INPUT DATA |
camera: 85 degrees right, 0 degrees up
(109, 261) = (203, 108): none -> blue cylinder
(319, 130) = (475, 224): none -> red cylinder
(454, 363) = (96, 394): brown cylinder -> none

AIM OF THE TASK | The response must contain exactly the lines from the one with "(319, 130) = (475, 224): none -> red cylinder" through the last line of the material above, both ends included, and no others.

RESPONSE TO THIS EXERCISE |
(319, 130) = (475, 224): none -> red cylinder
(454, 363) = (96, 394): brown cylinder -> none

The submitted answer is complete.